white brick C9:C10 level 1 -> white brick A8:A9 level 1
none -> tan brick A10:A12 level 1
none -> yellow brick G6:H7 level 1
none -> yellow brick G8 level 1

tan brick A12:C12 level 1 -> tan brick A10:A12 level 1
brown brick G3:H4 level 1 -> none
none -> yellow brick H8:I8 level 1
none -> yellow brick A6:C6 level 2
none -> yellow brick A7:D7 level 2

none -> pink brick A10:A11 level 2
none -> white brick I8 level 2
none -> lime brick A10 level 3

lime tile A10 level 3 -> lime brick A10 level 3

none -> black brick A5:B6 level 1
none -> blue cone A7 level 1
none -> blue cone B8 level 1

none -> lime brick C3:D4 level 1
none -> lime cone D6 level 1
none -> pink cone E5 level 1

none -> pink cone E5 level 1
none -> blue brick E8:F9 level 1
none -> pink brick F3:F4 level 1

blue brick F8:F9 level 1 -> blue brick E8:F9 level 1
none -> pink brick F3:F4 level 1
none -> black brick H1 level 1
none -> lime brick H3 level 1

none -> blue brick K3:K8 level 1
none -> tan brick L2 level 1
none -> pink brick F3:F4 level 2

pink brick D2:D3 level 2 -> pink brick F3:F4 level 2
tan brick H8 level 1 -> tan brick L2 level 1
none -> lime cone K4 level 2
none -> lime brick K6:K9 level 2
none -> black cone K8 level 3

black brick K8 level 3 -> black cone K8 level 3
__________
▶ _PROBLEM TO SOLVE_:
Show every line above in which the word "black" appears.

▶ _SOLUTION_:
none -> black brick A5:B6 level 1
none -> black brick H1 level 1
none -> black cone K8 level 3
black brick K8 level 3 -> black cone K8 level 3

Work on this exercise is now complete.